PROBLEM DESCRIPTION:
Without the pictures, extract every line from the start of the material to the line containing "pos2: [469, 128, 47, 46]", both ends included.

RECORDS SHOWN Start Marker

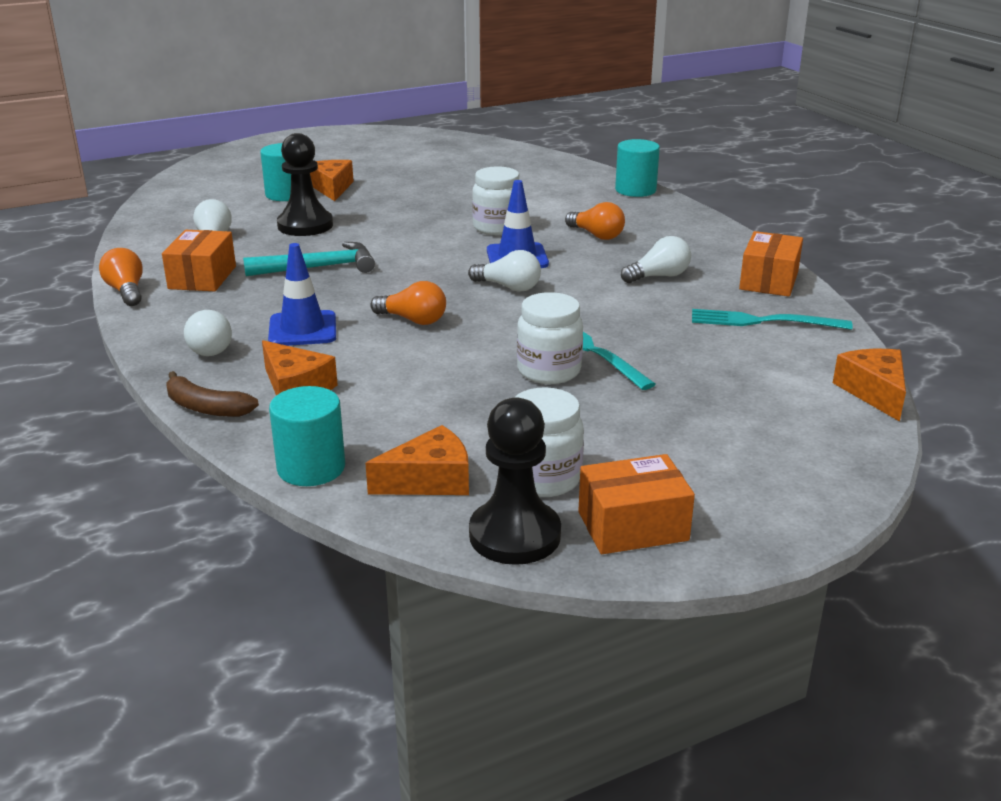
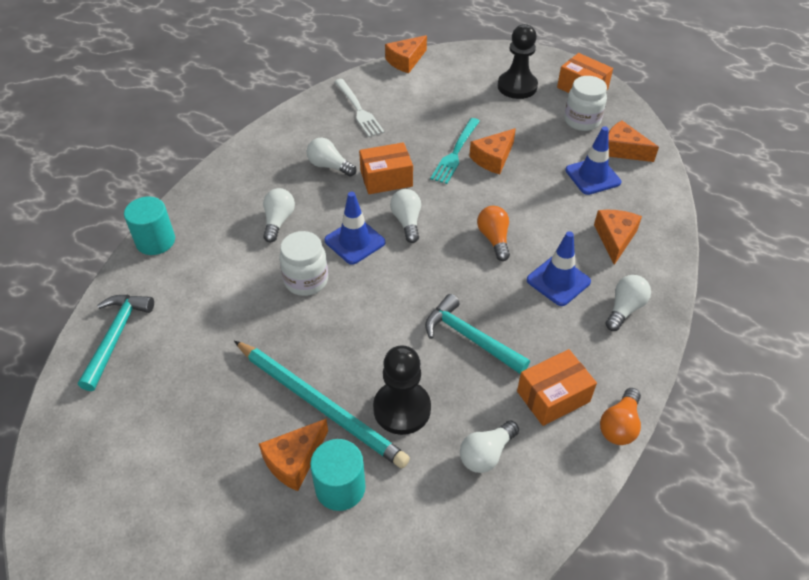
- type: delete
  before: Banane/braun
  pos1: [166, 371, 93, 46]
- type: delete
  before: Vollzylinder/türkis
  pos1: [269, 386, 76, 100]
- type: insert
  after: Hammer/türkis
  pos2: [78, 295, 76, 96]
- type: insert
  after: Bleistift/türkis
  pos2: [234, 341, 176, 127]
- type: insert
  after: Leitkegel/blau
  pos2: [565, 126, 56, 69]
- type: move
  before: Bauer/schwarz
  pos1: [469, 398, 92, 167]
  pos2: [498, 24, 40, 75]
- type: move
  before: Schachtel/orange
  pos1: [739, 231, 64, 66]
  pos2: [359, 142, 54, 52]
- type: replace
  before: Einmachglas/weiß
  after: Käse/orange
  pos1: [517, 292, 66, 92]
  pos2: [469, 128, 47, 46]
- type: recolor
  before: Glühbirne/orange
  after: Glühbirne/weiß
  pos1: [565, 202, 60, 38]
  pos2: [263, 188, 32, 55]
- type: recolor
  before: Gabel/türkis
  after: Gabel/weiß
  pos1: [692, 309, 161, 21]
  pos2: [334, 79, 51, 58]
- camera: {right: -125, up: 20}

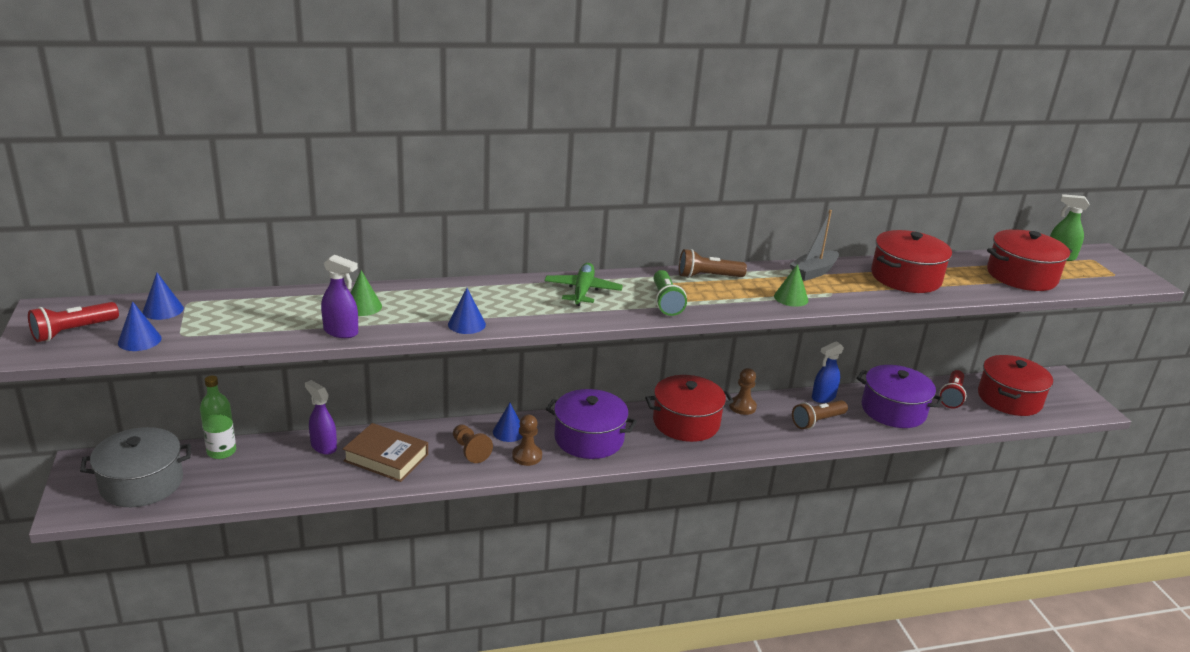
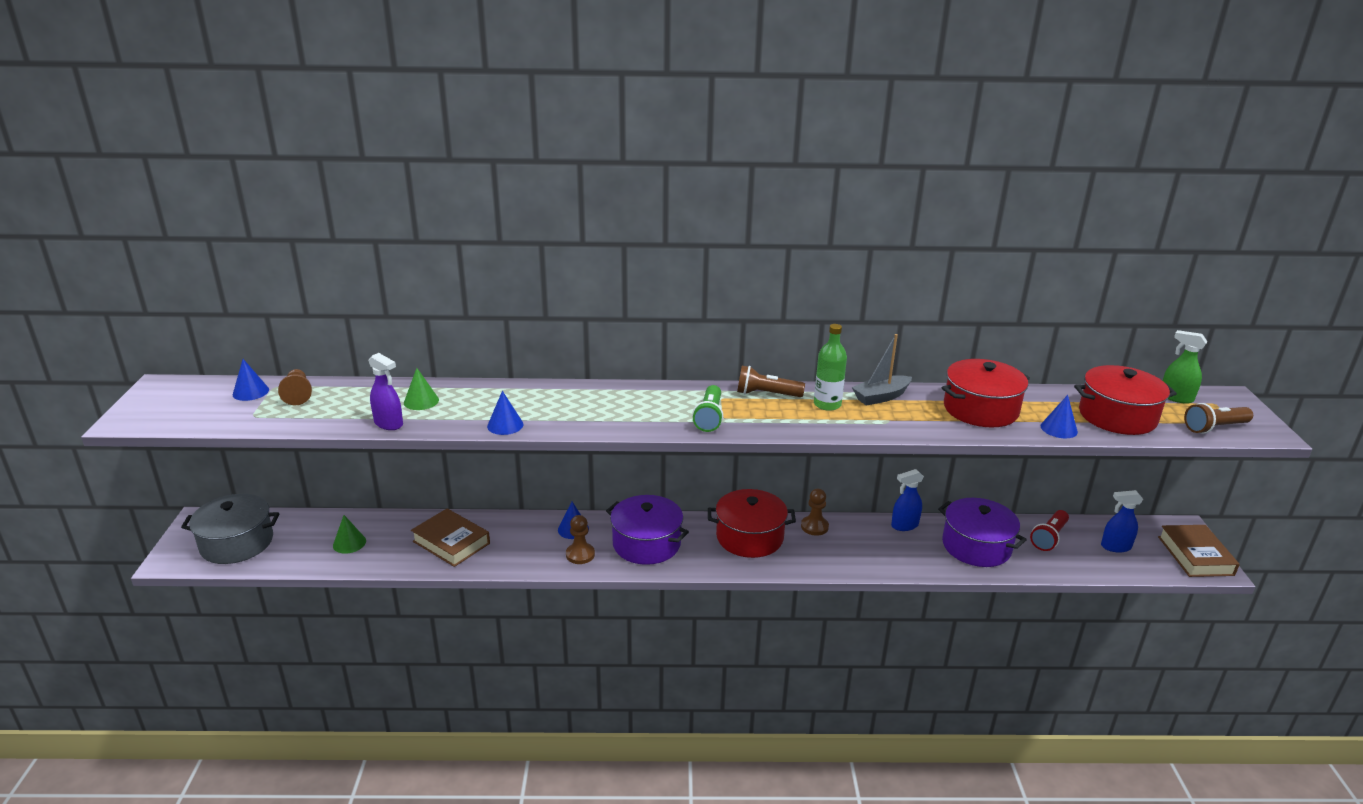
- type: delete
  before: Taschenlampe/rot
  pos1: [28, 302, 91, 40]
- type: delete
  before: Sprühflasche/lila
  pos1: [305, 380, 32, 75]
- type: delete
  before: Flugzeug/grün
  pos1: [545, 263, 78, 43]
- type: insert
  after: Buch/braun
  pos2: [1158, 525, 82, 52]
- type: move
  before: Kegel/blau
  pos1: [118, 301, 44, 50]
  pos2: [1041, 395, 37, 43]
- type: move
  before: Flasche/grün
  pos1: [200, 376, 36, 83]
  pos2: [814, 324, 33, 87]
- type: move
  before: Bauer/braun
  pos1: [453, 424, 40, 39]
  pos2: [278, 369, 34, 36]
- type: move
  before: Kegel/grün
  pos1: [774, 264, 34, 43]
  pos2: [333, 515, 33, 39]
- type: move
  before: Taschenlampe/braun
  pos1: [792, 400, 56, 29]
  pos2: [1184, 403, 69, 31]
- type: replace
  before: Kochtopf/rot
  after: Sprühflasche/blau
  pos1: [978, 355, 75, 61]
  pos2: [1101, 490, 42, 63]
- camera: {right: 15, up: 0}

RECORDS SHOWN End Marker

ANSWER SPACE:
- type: delete
  before: Banane/braun
  pos1: [166, 371, 93, 46]
- type: delete
  before: Vollzylinder/türkis
  pos1: [269, 386, 76, 100]
- type: insert
  after: Hammer/türkis
  pos2: [78, 295, 76, 96]
- type: insert
  after: Bleistift/türkis
  pos2: [234, 341, 176, 127]
- type: insert
  after: Leitkegel/blau
  pos2: [565, 126, 56, 69]
- type: move
  before: Bauer/schwarz
  pos1: [469, 398, 92, 167]
  pos2: [498, 24, 40, 75]
- type: move
  before: Schachtel/orange
  pos1: [739, 231, 64, 66]
  pos2: [359, 142, 54, 52]
- type: replace
  before: Einmachglas/weiß
  after: Käse/orange
  pos1: [517, 292, 66, 92]
  pos2: [469, 128, 47, 46]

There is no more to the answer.